◆ TRY IT ◆
Give the data again exactly as it appears, excluding any pictures.

◆ DATA SECTION ◆
-*-*-

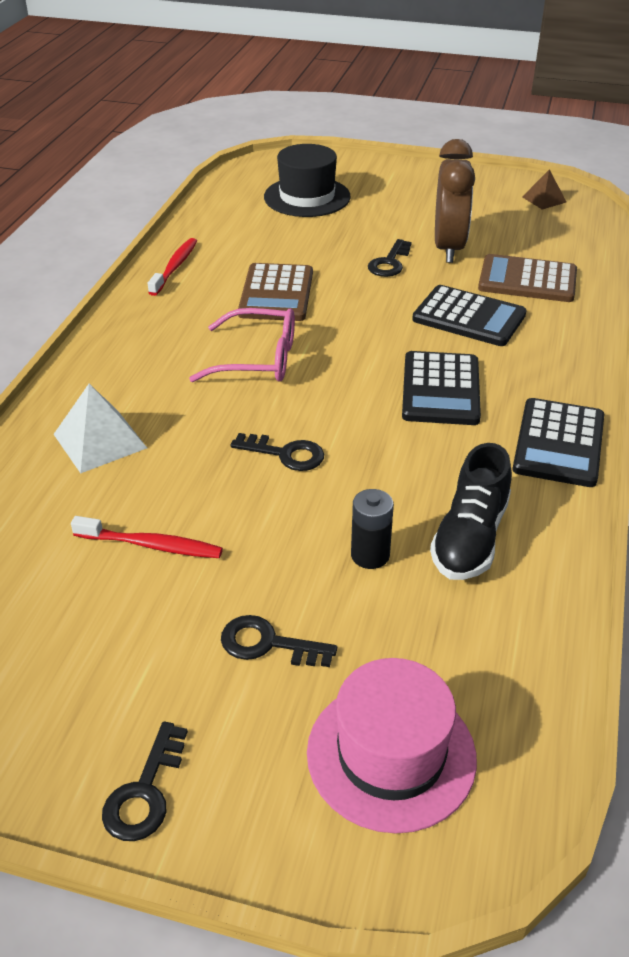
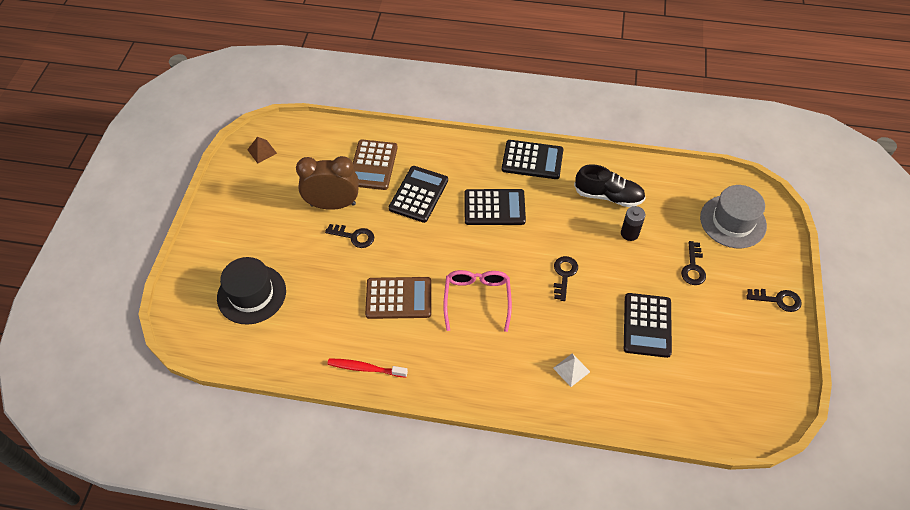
camera: 95 degrees left, 15 degrees up
(100, 441) = (571, 370): white pyramid -> white pyramid, size x0.63
(151, 545) = (647, 325): red toothbrush -> black calculator
(391, 754) = (733, 221): pink hat -> grey hat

-*-*-

◆ TASK RESULT ◆
camera: 95 degrees left, 15 degrees up
(100, 441) = (571, 370): white pyramid -> white pyramid, size x0.63
(151, 545) = (647, 325): red toothbrush -> black calculator
(391, 754) = (733, 221): pink hat -> grey hat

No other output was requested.